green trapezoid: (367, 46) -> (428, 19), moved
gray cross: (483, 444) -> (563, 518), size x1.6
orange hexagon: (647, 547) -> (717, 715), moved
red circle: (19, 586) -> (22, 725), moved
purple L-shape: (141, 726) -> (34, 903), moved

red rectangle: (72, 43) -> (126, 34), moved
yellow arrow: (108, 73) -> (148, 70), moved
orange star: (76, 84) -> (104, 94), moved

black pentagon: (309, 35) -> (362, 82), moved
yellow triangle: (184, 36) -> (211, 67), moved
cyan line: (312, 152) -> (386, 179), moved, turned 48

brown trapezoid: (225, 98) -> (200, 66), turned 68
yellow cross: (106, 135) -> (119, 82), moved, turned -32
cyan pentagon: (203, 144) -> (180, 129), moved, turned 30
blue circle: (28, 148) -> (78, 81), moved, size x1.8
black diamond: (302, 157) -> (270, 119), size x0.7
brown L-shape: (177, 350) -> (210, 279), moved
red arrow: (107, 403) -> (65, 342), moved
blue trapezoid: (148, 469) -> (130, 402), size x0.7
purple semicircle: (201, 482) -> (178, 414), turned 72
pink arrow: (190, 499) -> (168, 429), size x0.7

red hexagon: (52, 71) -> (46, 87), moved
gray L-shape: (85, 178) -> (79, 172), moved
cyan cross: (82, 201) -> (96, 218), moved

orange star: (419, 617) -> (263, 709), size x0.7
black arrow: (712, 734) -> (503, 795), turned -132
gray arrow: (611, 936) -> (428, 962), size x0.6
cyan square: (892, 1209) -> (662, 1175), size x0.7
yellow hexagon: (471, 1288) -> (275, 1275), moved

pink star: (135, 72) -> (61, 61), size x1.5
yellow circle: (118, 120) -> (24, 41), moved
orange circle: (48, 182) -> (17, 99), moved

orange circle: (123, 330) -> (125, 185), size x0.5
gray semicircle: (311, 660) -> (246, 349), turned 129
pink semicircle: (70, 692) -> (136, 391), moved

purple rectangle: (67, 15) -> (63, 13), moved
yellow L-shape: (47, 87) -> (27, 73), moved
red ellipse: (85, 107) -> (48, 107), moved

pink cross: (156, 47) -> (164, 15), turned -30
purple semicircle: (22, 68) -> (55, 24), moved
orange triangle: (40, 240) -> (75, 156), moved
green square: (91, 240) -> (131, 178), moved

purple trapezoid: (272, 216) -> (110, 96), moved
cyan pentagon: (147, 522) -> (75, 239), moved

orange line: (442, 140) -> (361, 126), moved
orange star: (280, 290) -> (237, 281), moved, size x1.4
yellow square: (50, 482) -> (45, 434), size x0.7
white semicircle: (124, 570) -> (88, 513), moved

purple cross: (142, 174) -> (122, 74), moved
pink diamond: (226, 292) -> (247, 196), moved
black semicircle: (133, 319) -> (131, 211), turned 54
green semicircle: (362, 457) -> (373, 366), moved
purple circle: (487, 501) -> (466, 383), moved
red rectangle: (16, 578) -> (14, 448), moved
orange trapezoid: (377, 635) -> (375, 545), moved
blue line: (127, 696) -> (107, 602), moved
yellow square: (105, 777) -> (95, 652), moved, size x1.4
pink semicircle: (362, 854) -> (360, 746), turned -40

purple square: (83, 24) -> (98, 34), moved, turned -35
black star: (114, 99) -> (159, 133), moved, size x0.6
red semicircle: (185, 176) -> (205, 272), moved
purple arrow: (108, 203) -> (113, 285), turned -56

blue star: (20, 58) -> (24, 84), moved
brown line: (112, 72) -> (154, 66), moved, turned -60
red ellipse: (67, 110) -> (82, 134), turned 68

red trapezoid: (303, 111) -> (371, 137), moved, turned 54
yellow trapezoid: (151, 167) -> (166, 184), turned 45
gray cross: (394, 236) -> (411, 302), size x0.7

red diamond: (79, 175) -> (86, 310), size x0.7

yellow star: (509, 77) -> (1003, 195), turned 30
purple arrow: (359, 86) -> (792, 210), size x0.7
________________________
Assignment:
You are asked to copy all of the entries above exactly.

Output for this exercise:
green trapezoid: (367, 46) -> (428, 19), moved
gray cross: (483, 444) -> (563, 518), size x1.6
orange hexagon: (647, 547) -> (717, 715), moved
red circle: (19, 586) -> (22, 725), moved
purple L-shape: (141, 726) -> (34, 903), moved

red rectangle: (72, 43) -> (126, 34), moved
yellow arrow: (108, 73) -> (148, 70), moved
orange star: (76, 84) -> (104, 94), moved

black pentagon: (309, 35) -> (362, 82), moved
yellow triangle: (184, 36) -> (211, 67), moved
cyan line: (312, 152) -> (386, 179), moved, turned 48

brown trapezoid: (225, 98) -> (200, 66), turned 68
yellow cross: (106, 135) -> (119, 82), moved, turned -32
cyan pentagon: (203, 144) -> (180, 129), moved, turned 30
blue circle: (28, 148) -> (78, 81), moved, size x1.8
black diamond: (302, 157) -> (270, 119), size x0.7
brown L-shape: (177, 350) -> (210, 279), moved
red arrow: (107, 403) -> (65, 342), moved
blue trapezoid: (148, 469) -> (130, 402), size x0.7
purple semicircle: (201, 482) -> (178, 414), turned 72
pink arrow: (190, 499) -> (168, 429), size x0.7

red hexagon: (52, 71) -> (46, 87), moved
gray L-shape: (85, 178) -> (79, 172), moved
cyan cross: (82, 201) -> (96, 218), moved

orange star: (419, 617) -> (263, 709), size x0.7
black arrow: (712, 734) -> (503, 795), turned -132
gray arrow: (611, 936) -> (428, 962), size x0.6
cyan square: (892, 1209) -> (662, 1175), size x0.7
yellow hexagon: (471, 1288) -> (275, 1275), moved

pink star: (135, 72) -> (61, 61), size x1.5
yellow circle: (118, 120) -> (24, 41), moved
orange circle: (48, 182) -> (17, 99), moved

orange circle: (123, 330) -> (125, 185), size x0.5
gray semicircle: (311, 660) -> (246, 349), turned 129
pink semicircle: (70, 692) -> (136, 391), moved

purple rectangle: (67, 15) -> (63, 13), moved
yellow L-shape: (47, 87) -> (27, 73), moved
red ellipse: (85, 107) -> (48, 107), moved

pink cross: (156, 47) -> (164, 15), turned -30
purple semicircle: (22, 68) -> (55, 24), moved
orange triangle: (40, 240) -> (75, 156), moved
green square: (91, 240) -> (131, 178), moved

purple trapezoid: (272, 216) -> (110, 96), moved
cyan pentagon: (147, 522) -> (75, 239), moved

orange line: (442, 140) -> (361, 126), moved
orange star: (280, 290) -> (237, 281), moved, size x1.4
yellow square: (50, 482) -> (45, 434), size x0.7
white semicircle: (124, 570) -> (88, 513), moved

purple cross: (142, 174) -> (122, 74), moved
pink diamond: (226, 292) -> (247, 196), moved
black semicircle: (133, 319) -> (131, 211), turned 54
green semicircle: (362, 457) -> (373, 366), moved
purple circle: (487, 501) -> (466, 383), moved
red rectangle: (16, 578) -> (14, 448), moved
orange trapezoid: (377, 635) -> (375, 545), moved
blue line: (127, 696) -> (107, 602), moved
yellow square: (105, 777) -> (95, 652), moved, size x1.4
pink semicircle: (362, 854) -> (360, 746), turned -40

purple square: (83, 24) -> (98, 34), moved, turned -35
black star: (114, 99) -> (159, 133), moved, size x0.6
red semicircle: (185, 176) -> (205, 272), moved
purple arrow: (108, 203) -> (113, 285), turned -56

blue star: (20, 58) -> (24, 84), moved
brown line: (112, 72) -> (154, 66), moved, turned -60
red ellipse: (67, 110) -> (82, 134), turned 68

red trapezoid: (303, 111) -> (371, 137), moved, turned 54
yellow trapezoid: (151, 167) -> (166, 184), turned 45
gray cross: (394, 236) -> (411, 302), size x0.7

red diamond: (79, 175) -> (86, 310), size x0.7

yellow star: (509, 77) -> (1003, 195), turned 30
purple arrow: (359, 86) -> (792, 210), size x0.7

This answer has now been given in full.